- **Exercise instructions**
Repeat the rows from the beginning through the one containing "37: 01:41 -> 12:57", keeping each row unchanged.

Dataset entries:
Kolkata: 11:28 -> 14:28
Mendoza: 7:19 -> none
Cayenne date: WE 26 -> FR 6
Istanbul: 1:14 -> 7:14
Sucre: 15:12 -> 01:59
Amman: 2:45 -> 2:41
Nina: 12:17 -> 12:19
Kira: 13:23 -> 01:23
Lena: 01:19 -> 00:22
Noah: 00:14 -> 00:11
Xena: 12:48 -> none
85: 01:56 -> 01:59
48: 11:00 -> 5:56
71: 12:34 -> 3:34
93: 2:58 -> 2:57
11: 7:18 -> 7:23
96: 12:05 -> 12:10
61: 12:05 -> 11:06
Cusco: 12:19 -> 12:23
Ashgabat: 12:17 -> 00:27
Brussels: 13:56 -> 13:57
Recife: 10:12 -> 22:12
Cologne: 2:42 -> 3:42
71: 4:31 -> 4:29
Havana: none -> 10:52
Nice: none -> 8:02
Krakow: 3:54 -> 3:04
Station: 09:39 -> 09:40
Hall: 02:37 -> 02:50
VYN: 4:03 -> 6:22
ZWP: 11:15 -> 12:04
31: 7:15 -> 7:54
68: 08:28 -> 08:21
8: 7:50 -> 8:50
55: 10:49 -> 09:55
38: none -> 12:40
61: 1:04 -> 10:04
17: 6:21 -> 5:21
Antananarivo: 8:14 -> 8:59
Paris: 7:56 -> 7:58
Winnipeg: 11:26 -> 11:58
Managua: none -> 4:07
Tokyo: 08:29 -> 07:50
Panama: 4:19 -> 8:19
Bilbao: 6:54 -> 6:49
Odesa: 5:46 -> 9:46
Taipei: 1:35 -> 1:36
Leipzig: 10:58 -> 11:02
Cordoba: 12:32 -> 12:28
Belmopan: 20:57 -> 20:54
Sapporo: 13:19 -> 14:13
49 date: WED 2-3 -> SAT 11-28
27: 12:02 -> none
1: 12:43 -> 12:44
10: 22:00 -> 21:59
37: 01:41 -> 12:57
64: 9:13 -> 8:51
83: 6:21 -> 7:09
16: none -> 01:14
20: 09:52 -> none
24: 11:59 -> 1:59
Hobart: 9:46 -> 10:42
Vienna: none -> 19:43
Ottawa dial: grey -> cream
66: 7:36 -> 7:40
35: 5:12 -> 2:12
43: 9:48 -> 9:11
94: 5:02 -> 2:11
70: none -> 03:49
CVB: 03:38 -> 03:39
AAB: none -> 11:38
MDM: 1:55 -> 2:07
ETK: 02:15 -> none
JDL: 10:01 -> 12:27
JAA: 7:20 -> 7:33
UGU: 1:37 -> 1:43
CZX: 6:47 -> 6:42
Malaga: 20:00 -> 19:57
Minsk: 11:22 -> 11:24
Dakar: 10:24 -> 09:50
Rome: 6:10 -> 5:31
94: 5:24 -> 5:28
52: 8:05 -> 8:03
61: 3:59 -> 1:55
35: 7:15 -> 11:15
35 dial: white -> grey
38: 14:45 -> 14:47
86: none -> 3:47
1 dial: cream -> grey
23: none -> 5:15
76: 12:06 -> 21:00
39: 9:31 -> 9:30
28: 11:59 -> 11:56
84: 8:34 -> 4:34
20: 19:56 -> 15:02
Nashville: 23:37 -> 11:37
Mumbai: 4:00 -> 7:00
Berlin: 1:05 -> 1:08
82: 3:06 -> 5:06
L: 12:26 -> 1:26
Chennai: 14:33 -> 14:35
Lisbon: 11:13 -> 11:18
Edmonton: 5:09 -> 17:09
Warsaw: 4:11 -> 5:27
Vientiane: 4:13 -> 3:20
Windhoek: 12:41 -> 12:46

- **Response**
Kolkata: 11:28 -> 14:28
Mendoza: 7:19 -> none
Cayenne date: WE 26 -> FR 6
Istanbul: 1:14 -> 7:14
Sucre: 15:12 -> 01:59
Amman: 2:45 -> 2:41
Nina: 12:17 -> 12:19
Kira: 13:23 -> 01:23
Lena: 01:19 -> 00:22
Noah: 00:14 -> 00:11
Xena: 12:48 -> none
85: 01:56 -> 01:59
48: 11:00 -> 5:56
71: 12:34 -> 3:34
93: 2:58 -> 2:57
11: 7:18 -> 7:23
96: 12:05 -> 12:10
61: 12:05 -> 11:06
Cusco: 12:19 -> 12:23
Ashgabat: 12:17 -> 00:27
Brussels: 13:56 -> 13:57
Recife: 10:12 -> 22:12
Cologne: 2:42 -> 3:42
71: 4:31 -> 4:29
Havana: none -> 10:52
Nice: none -> 8:02
Krakow: 3:54 -> 3:04
Station: 09:39 -> 09:40
Hall: 02:37 -> 02:50
VYN: 4:03 -> 6:22
ZWP: 11:15 -> 12:04
31: 7:15 -> 7:54
68: 08:28 -> 08:21
8: 7:50 -> 8:50
55: 10:49 -> 09:55
38: none -> 12:40
61: 1:04 -> 10:04
17: 6:21 -> 5:21
Antananarivo: 8:14 -> 8:59
Paris: 7:56 -> 7:58
Winnipeg: 11:26 -> 11:58
Managua: none -> 4:07
Tokyo: 08:29 -> 07:50
Panama: 4:19 -> 8:19
Bilbao: 6:54 -> 6:49
Odesa: 5:46 -> 9:46
Taipei: 1:35 -> 1:36
Leipzig: 10:58 -> 11:02
Cordoba: 12:32 -> 12:28
Belmopan: 20:57 -> 20:54
Sapporo: 13:19 -> 14:13
49 date: WED 2-3 -> SAT 11-28
27: 12:02 -> none
1: 12:43 -> 12:44
10: 22:00 -> 21:59
37: 01:41 -> 12:57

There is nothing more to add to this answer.